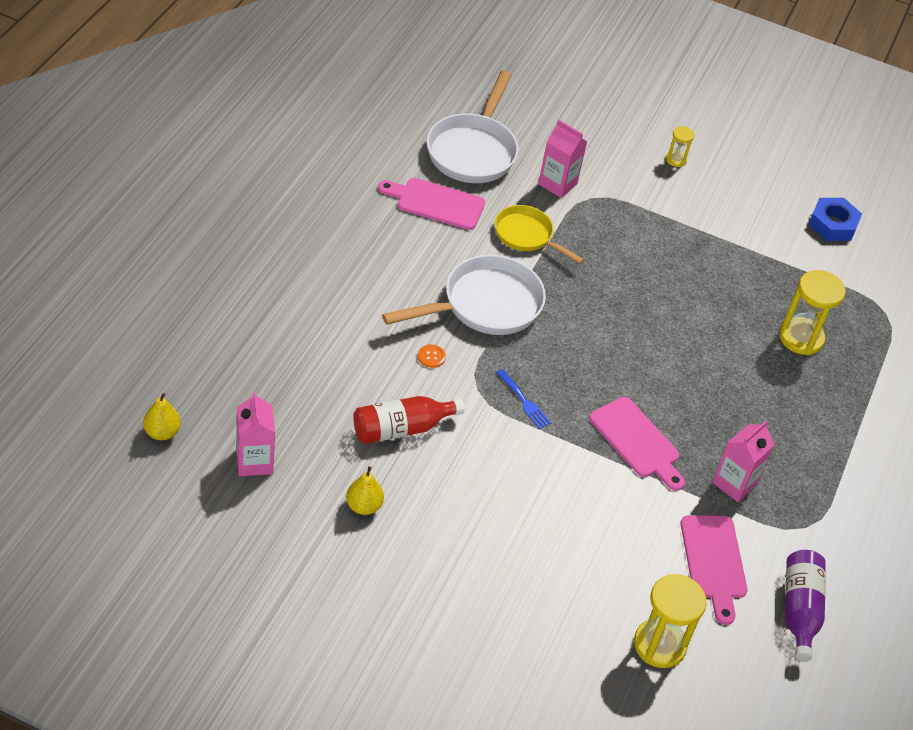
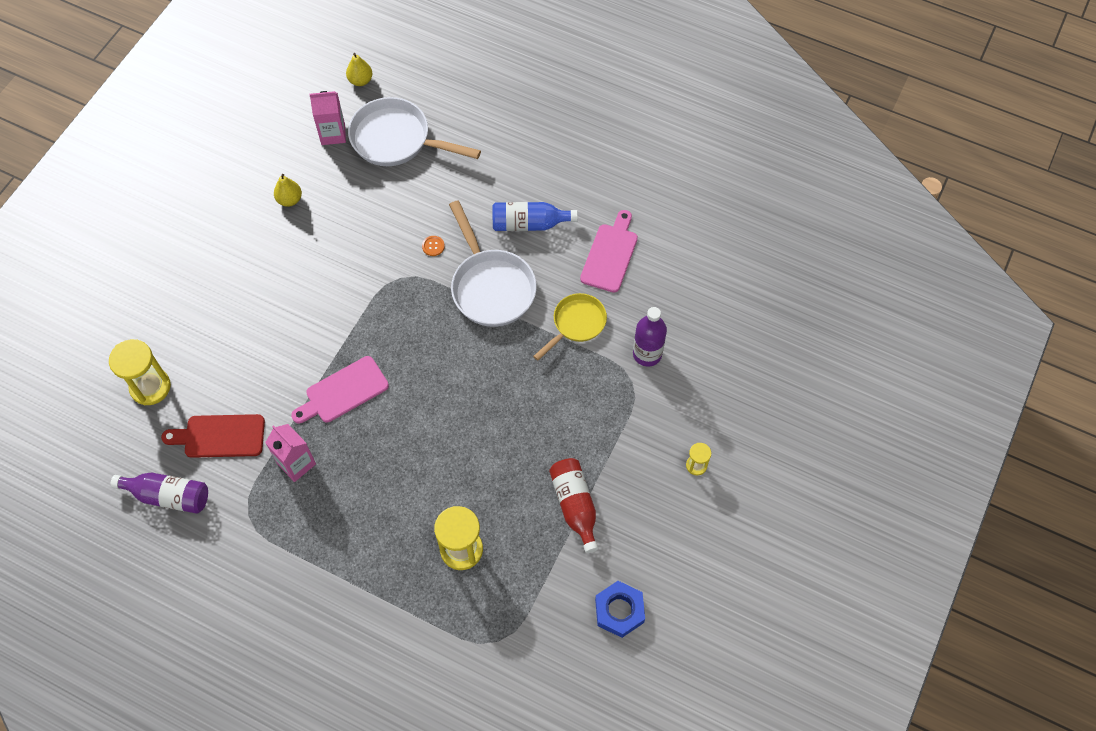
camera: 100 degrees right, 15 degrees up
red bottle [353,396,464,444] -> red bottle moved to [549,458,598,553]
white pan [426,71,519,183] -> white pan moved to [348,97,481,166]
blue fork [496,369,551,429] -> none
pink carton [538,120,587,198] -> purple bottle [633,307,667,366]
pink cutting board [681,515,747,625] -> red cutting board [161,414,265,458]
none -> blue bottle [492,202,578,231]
- - - - -
What the task asks: Output all the data above verbatim, leaving out images.

Response area:
camera: 100 degrees right, 15 degrees up
red bottle [353,396,464,444] -> red bottle moved to [549,458,598,553]
white pan [426,71,519,183] -> white pan moved to [348,97,481,166]
blue fork [496,369,551,429] -> none
pink carton [538,120,587,198] -> purple bottle [633,307,667,366]
pink cutting board [681,515,747,625] -> red cutting board [161,414,265,458]
none -> blue bottle [492,202,578,231]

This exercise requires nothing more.